Excluding pictures, transcribe precisely the lines from the one containing "(751, 155) = (634, 188): red" to the final line of the listing below, inclusive, and nothing more.

LISTED RECORDS
+--

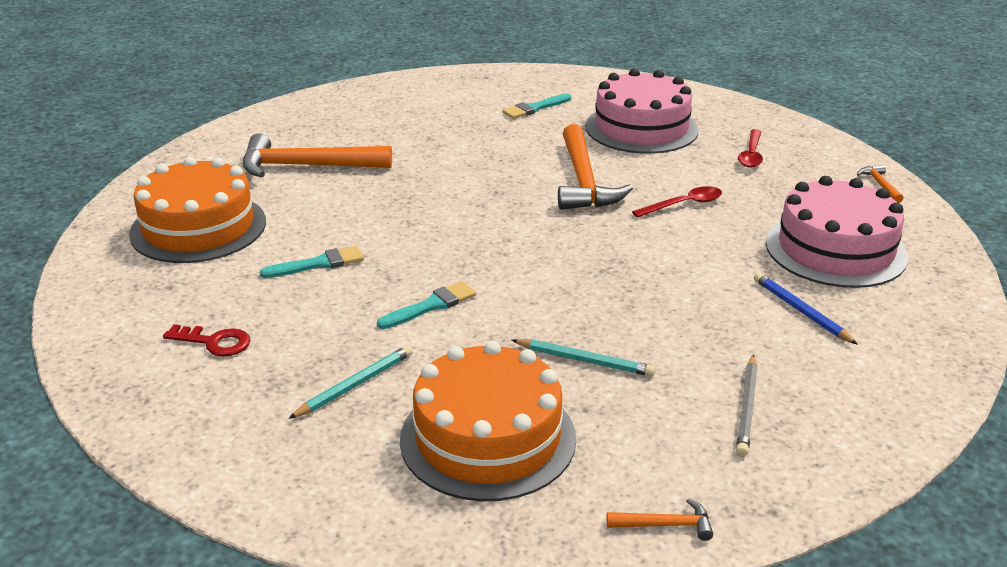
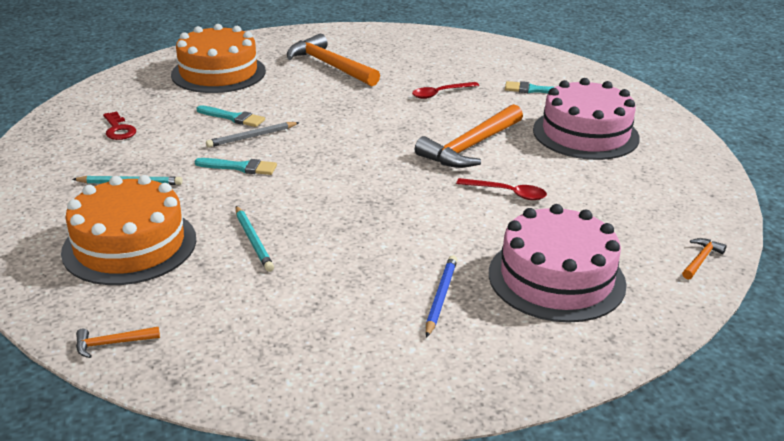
camera: 45 degrees right, 0 degrees up
(665, 525) = (112, 343): orange hammer -> orange hammer turned 120 degrees clockwise
(747, 408) = (281, 323): grey pencil -> grey pencil (252, 137)
(751, 155) = (634, 188): red spoon -> red spoon (440, 93)

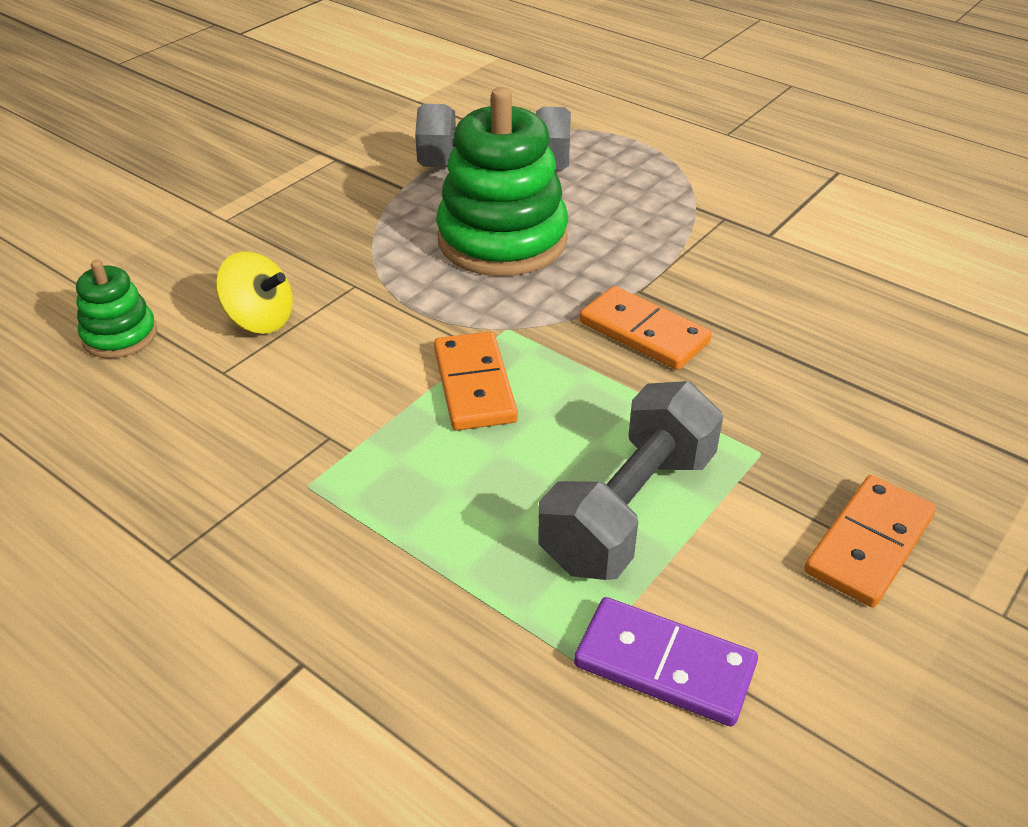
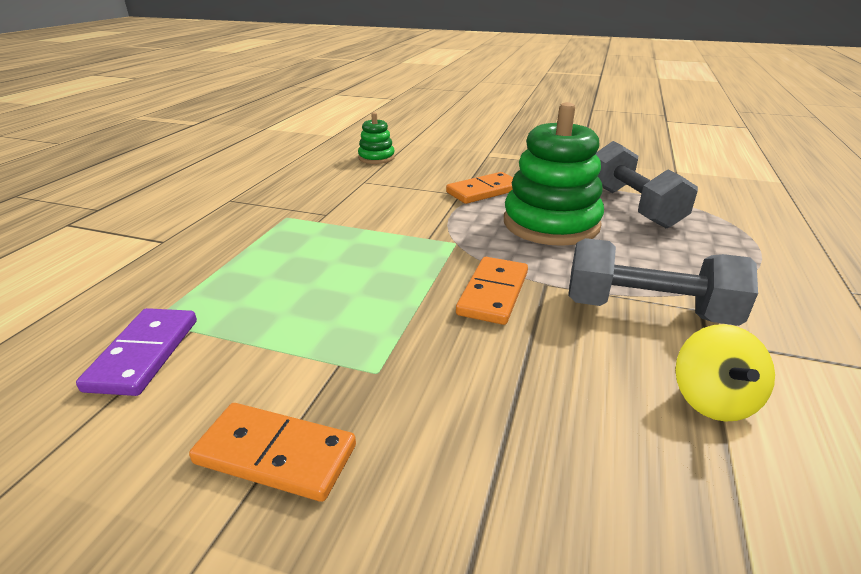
camera: 70 degrees right, 10 degrees down
(260, 320) = (410, 180): yellow spinning top -> yellow spinning top (712, 399)
(474, 385) = (391, 243): orange domino -> orange domino (484, 191)
(629, 510) = (291, 317): grey dumbbell -> grey dumbbell (647, 310)

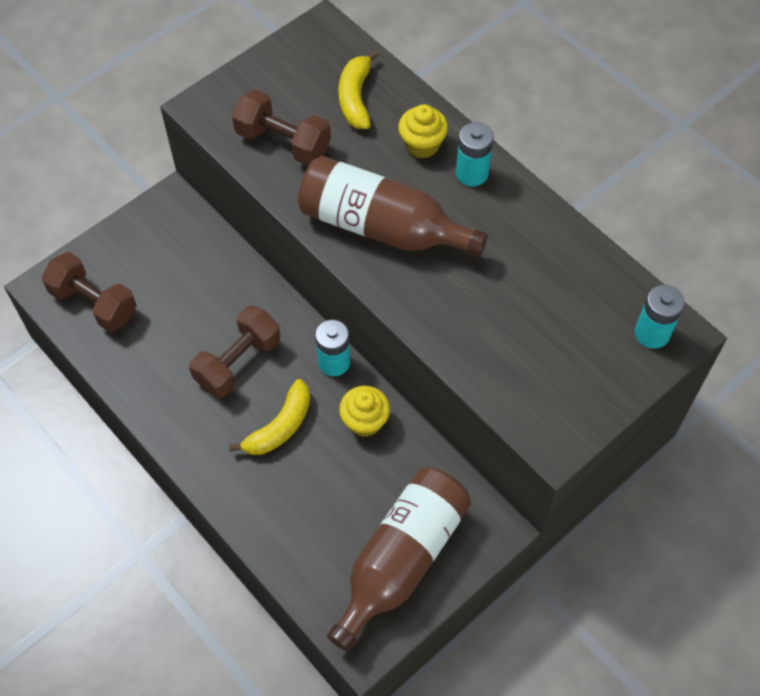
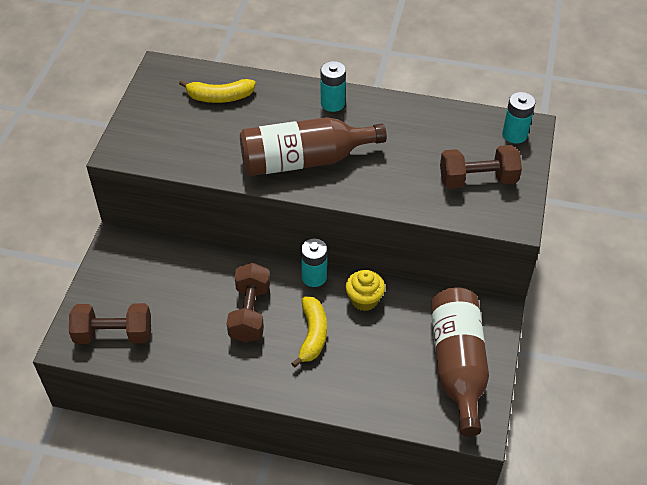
camera: 35 degrees left, 10 degrees down
(283, 142) = (194, 145): brown dumbbell -> brown dumbbell (477, 180)
(355, 98) = (220, 97): yellow banana -> yellow banana turned 60 degrees counterclockwise
(422, 145) = (287, 103): yellow cupcake -> none

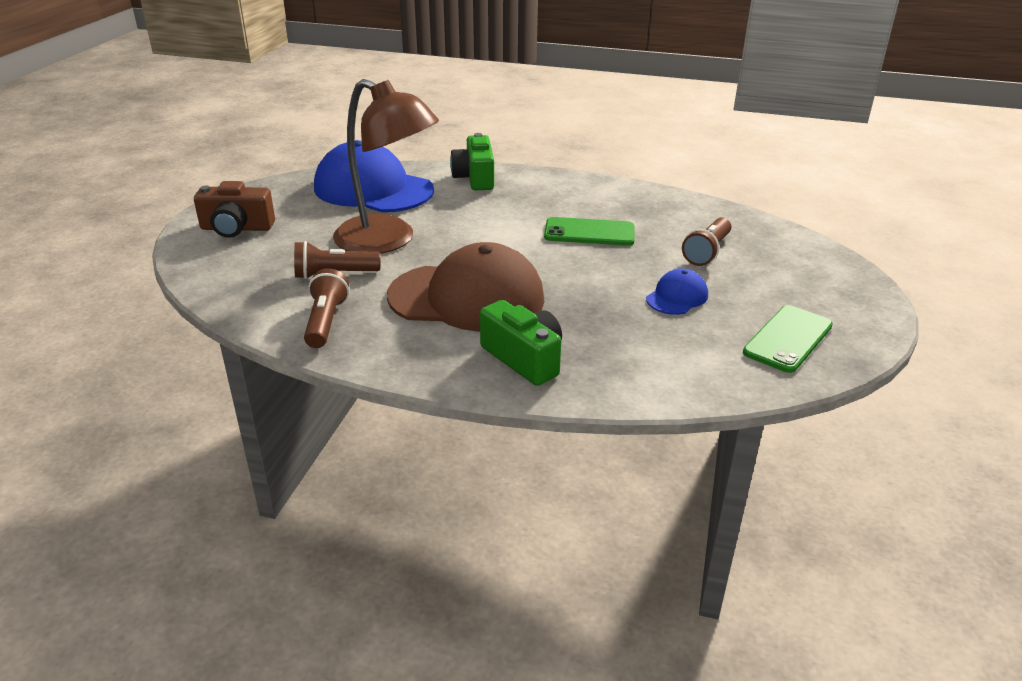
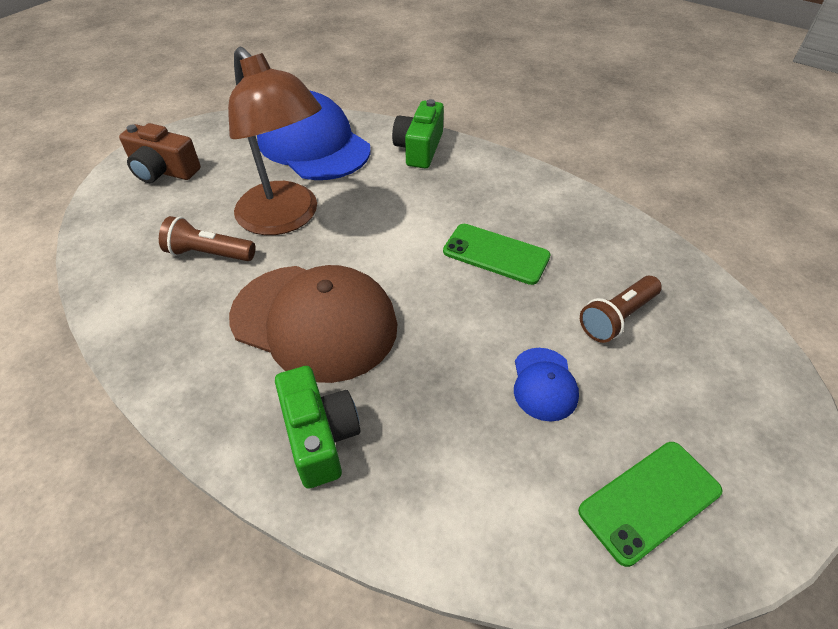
camera: 20 degrees right, 15 degrees up
(326, 321) = (161, 319): brown flashlight -> none
(677, 297) = (544, 384): blue cap -> blue cap turned 120 degrees clockwise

+--

ANSWER SECTION
(751, 155) = (634, 188): red spoon -> red spoon (440, 93)

camera: 70 degrees right, 10 degrees down
(260, 320) = (410, 180): yellow spinning top -> yellow spinning top (712, 399)
(474, 385) = (391, 243): orange domino -> orange domino (484, 191)
(629, 510) = (291, 317): grey dumbbell -> grey dumbbell (647, 310)

camera: 35 degrees left, 10 degrees down
(283, 142) = (194, 145): brown dumbbell -> brown dumbbell (477, 180)
(355, 98) = (220, 97): yellow banana -> yellow banana turned 60 degrees counterclockwise
(422, 145) = (287, 103): yellow cupcake -> none

camera: 20 degrees right, 15 degrees up
(326, 321) = (161, 319): brown flashlight -> none
(677, 297) = (544, 384): blue cap -> blue cap turned 120 degrees clockwise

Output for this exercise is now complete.